> **Directions for this task**: Output the data unchanged and complete, minus the images.
· · · · ·
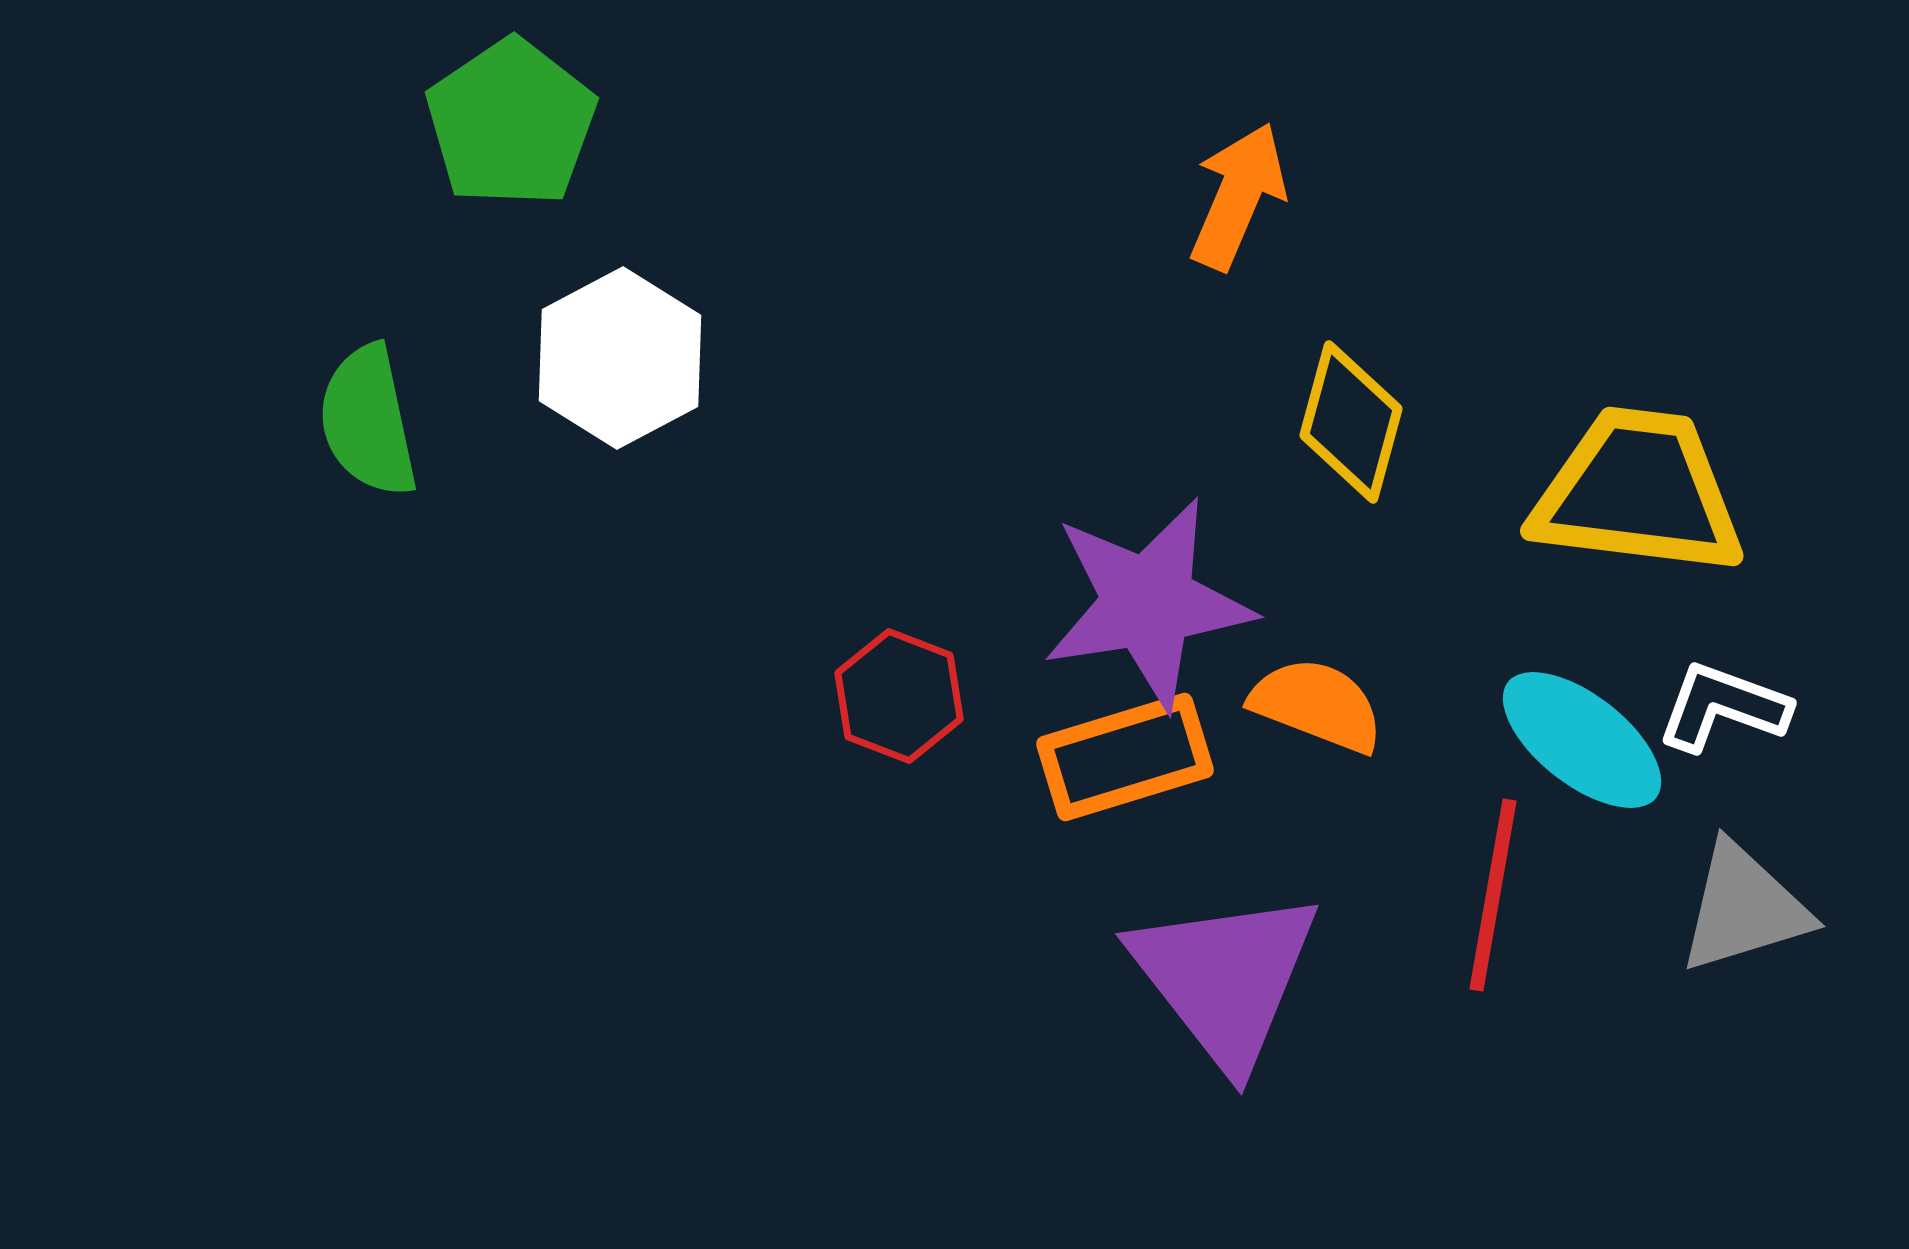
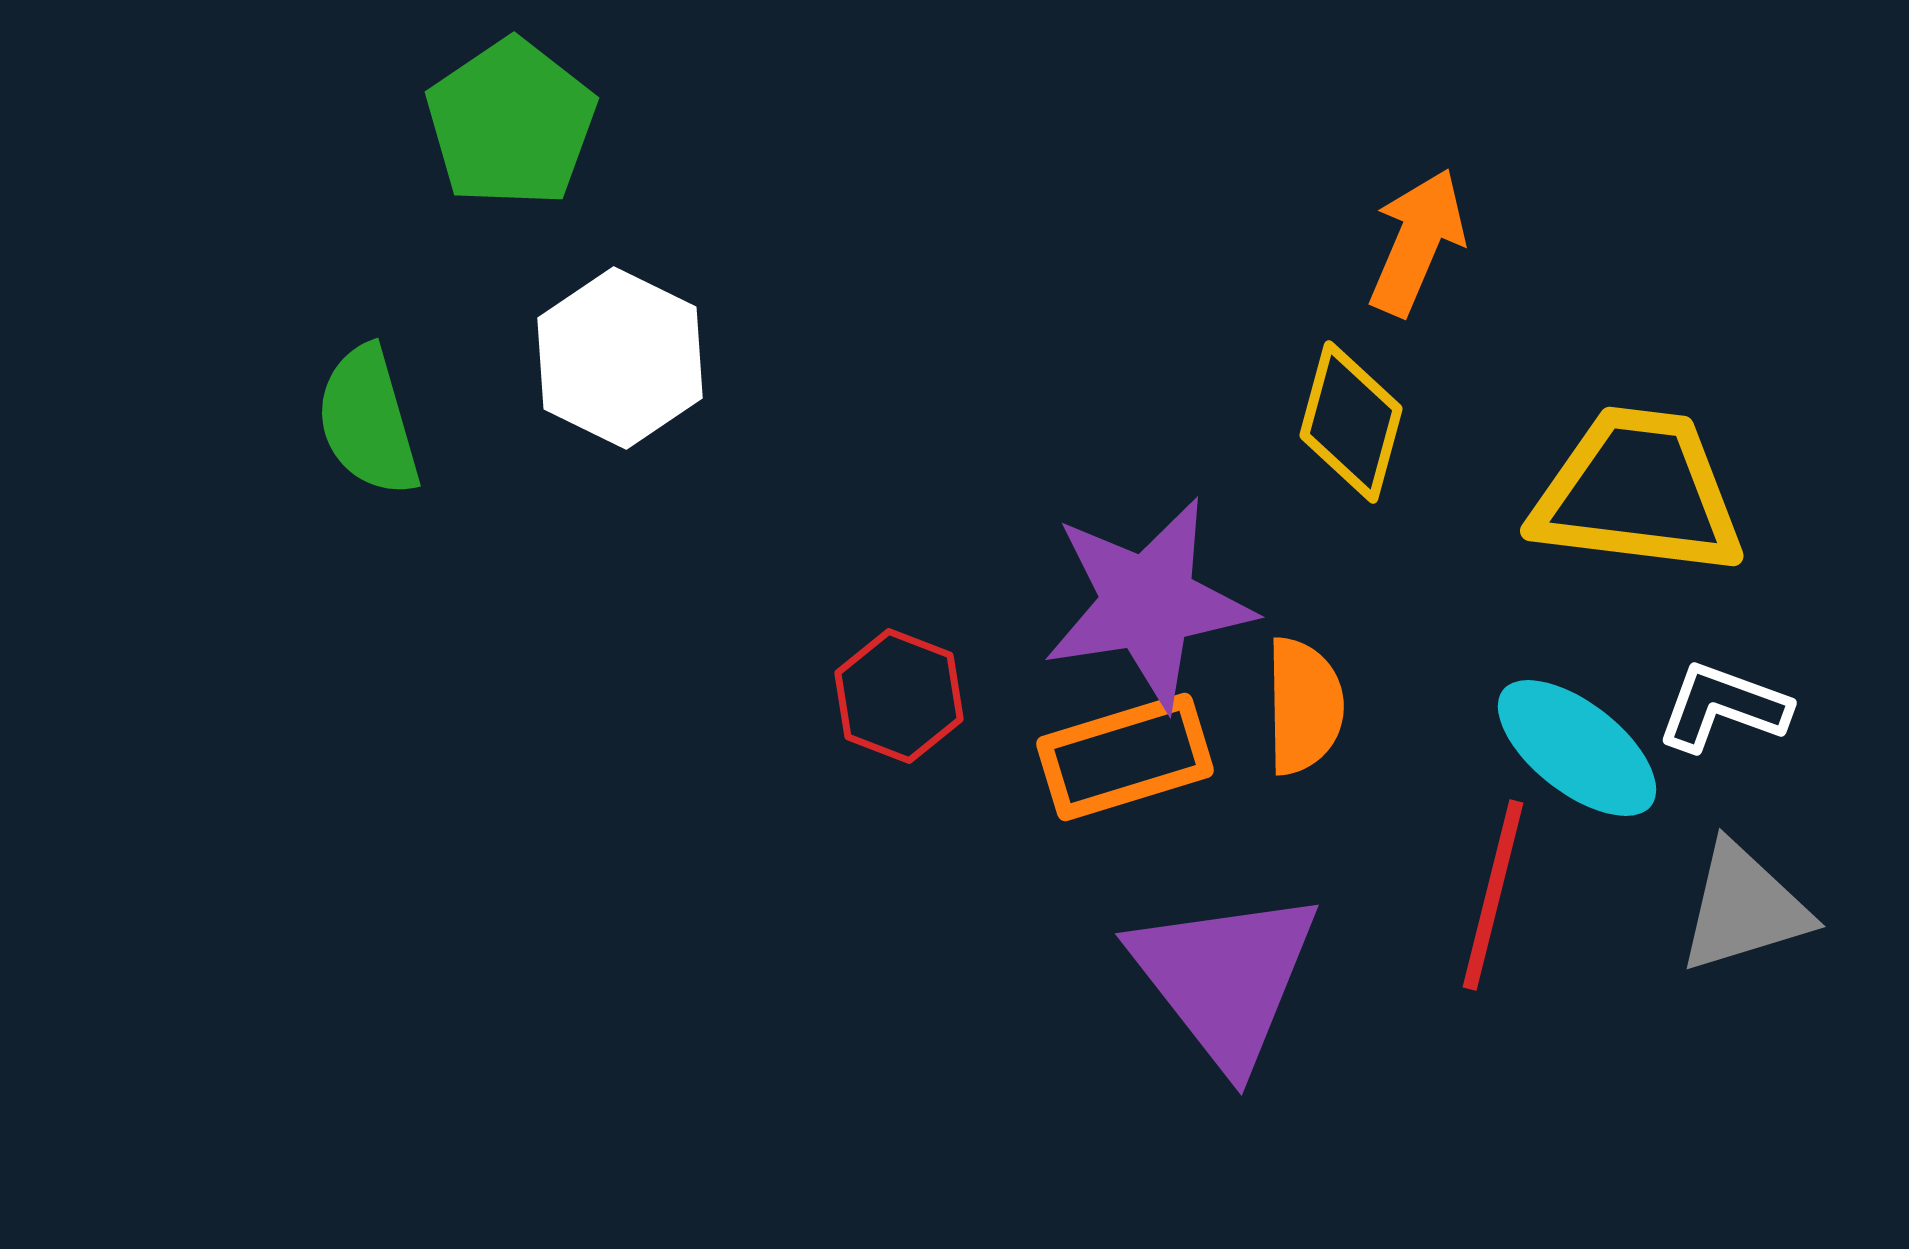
orange arrow: moved 179 px right, 46 px down
white hexagon: rotated 6 degrees counterclockwise
green semicircle: rotated 4 degrees counterclockwise
orange semicircle: moved 13 px left, 1 px down; rotated 68 degrees clockwise
cyan ellipse: moved 5 px left, 8 px down
red line: rotated 4 degrees clockwise
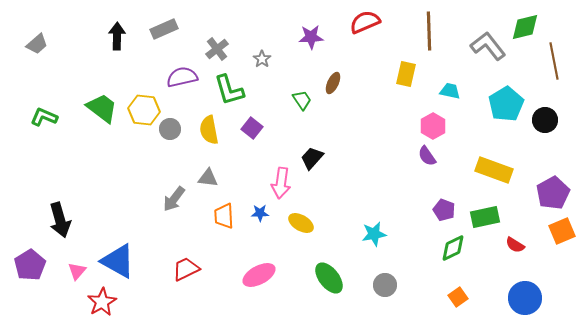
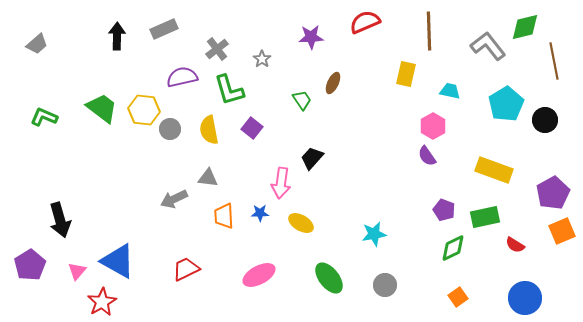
gray arrow at (174, 199): rotated 28 degrees clockwise
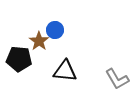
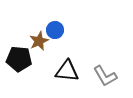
brown star: rotated 12 degrees clockwise
black triangle: moved 2 px right
gray L-shape: moved 12 px left, 3 px up
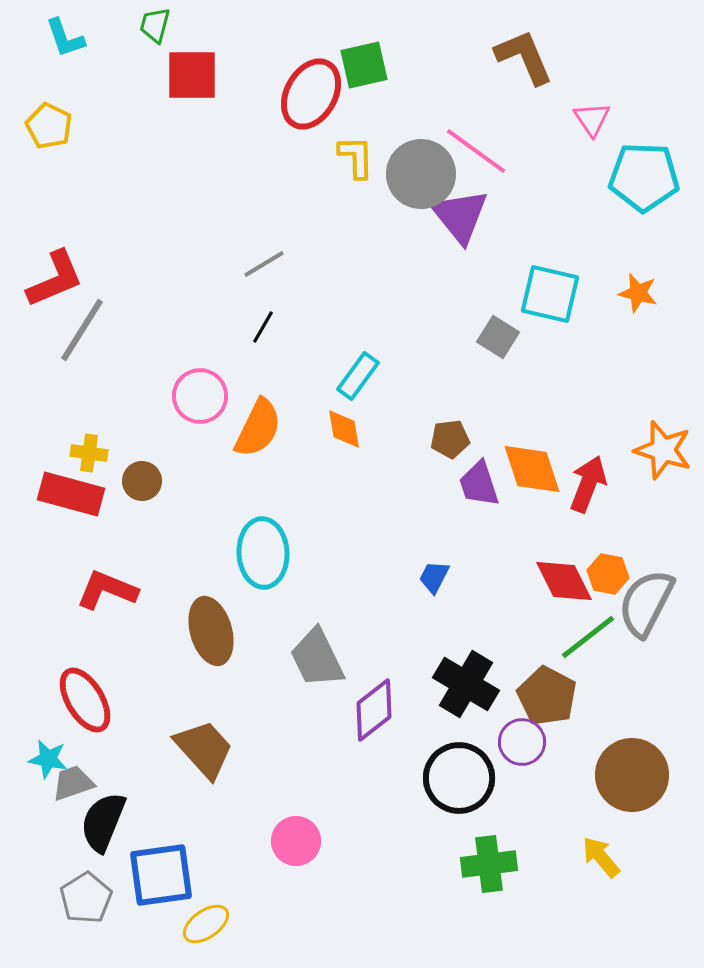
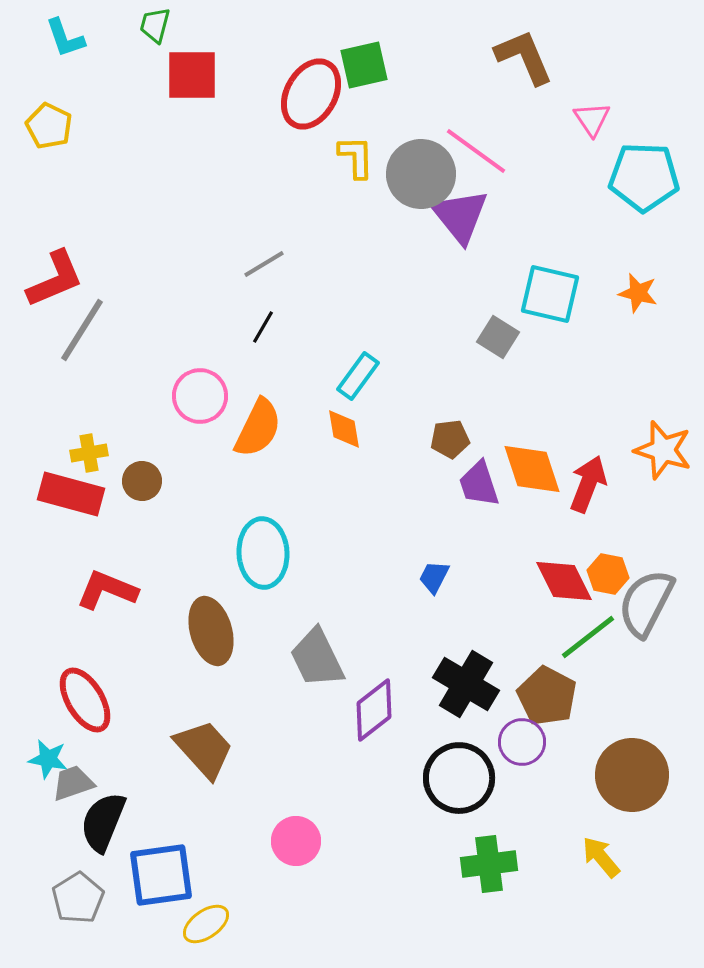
yellow cross at (89, 453): rotated 18 degrees counterclockwise
gray pentagon at (86, 898): moved 8 px left
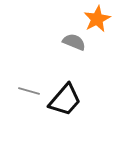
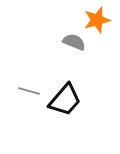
orange star: moved 1 px down; rotated 12 degrees clockwise
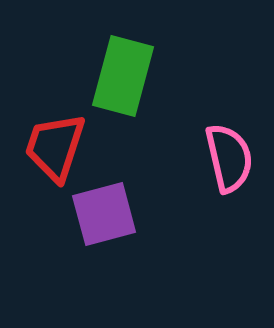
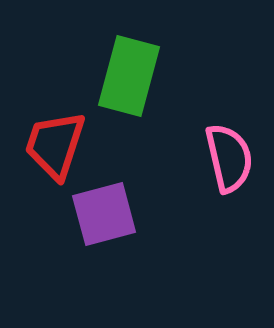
green rectangle: moved 6 px right
red trapezoid: moved 2 px up
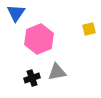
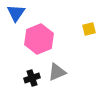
gray triangle: rotated 12 degrees counterclockwise
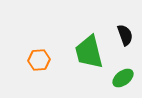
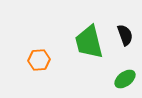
green trapezoid: moved 10 px up
green ellipse: moved 2 px right, 1 px down
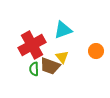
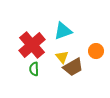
cyan triangle: moved 1 px down
red cross: rotated 12 degrees counterclockwise
brown trapezoid: moved 23 px right, 1 px down; rotated 50 degrees counterclockwise
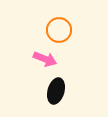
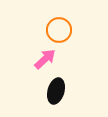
pink arrow: rotated 65 degrees counterclockwise
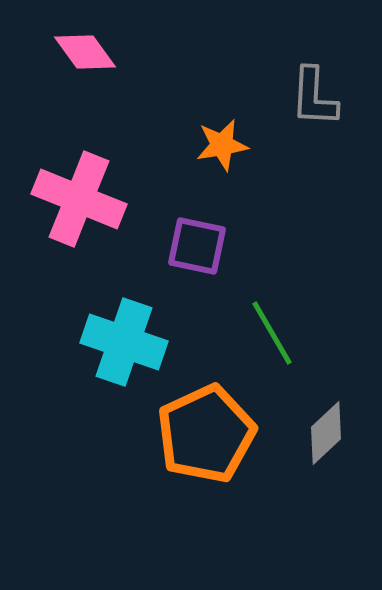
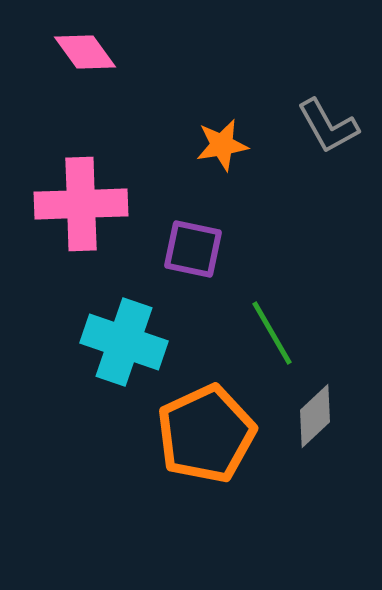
gray L-shape: moved 14 px right, 29 px down; rotated 32 degrees counterclockwise
pink cross: moved 2 px right, 5 px down; rotated 24 degrees counterclockwise
purple square: moved 4 px left, 3 px down
gray diamond: moved 11 px left, 17 px up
· · · · ·
> **Result**:
orange arrow: moved 179 px right, 46 px down
white hexagon: rotated 6 degrees counterclockwise
green semicircle: rotated 4 degrees counterclockwise
orange semicircle: moved 13 px left, 1 px down; rotated 68 degrees clockwise
cyan ellipse: moved 5 px left, 8 px down
red line: rotated 4 degrees clockwise
gray arrow at (174, 199): rotated 28 degrees clockwise
brown star: rotated 12 degrees clockwise
black triangle: moved 2 px right
gray L-shape: moved 12 px left, 3 px up
yellow cross at (89, 453): rotated 18 degrees counterclockwise
gray pentagon at (86, 898): moved 8 px left
orange star: moved 1 px down; rotated 12 degrees clockwise
green rectangle: moved 6 px right
red trapezoid: moved 2 px up
gray triangle: rotated 12 degrees counterclockwise
green trapezoid: moved 10 px up
green ellipse: moved 2 px right, 1 px down
cyan triangle: moved 1 px down
red cross: rotated 12 degrees counterclockwise
brown trapezoid: moved 23 px right, 1 px down; rotated 50 degrees counterclockwise
pink arrow: rotated 65 degrees counterclockwise
gray L-shape: moved 14 px right, 29 px down; rotated 32 degrees counterclockwise
pink cross: moved 2 px right, 5 px down; rotated 24 degrees counterclockwise
purple square: moved 4 px left, 3 px down
gray diamond: moved 11 px left, 17 px up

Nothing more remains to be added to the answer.